What lines in the data below mention the string "diode"? Copy them out.

Records supplied:
------------
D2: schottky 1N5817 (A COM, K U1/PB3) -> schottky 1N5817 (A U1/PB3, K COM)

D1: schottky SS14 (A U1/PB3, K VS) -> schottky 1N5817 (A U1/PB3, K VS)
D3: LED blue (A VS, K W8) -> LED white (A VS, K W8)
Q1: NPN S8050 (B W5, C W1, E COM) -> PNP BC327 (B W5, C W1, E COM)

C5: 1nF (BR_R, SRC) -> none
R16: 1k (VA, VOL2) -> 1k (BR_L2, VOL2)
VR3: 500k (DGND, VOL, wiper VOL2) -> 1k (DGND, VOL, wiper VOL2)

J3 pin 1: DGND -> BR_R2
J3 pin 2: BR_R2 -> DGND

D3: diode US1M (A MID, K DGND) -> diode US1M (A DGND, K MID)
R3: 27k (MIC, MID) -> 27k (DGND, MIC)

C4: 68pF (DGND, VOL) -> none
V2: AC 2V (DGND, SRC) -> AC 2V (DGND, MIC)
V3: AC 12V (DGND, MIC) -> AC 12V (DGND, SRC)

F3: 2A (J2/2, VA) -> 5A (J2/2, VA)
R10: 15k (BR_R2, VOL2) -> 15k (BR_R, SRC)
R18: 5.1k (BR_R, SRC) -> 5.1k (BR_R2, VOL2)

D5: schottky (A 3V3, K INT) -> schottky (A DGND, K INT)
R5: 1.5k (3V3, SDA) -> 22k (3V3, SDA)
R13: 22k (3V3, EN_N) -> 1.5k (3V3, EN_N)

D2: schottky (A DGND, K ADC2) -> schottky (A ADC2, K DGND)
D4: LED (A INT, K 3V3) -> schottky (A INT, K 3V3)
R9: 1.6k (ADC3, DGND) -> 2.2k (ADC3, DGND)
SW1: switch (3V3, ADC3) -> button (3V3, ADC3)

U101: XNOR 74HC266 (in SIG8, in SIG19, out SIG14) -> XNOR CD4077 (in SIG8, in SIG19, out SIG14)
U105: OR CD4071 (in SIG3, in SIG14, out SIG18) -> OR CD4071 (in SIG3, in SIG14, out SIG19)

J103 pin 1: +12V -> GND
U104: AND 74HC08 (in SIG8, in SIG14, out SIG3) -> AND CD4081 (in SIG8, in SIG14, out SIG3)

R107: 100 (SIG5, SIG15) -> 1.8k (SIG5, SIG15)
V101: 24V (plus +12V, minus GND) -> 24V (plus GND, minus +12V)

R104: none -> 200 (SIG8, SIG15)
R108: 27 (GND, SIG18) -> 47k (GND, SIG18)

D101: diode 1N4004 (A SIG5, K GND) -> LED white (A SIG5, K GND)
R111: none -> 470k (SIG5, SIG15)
------------
Your response:
D3: diode US1M (A MID, K DGND) -> diode US1M (A DGND, K MID)
D101: diode 1N4004 (A SIG5, K GND) -> LED white (A SIG5, K GND)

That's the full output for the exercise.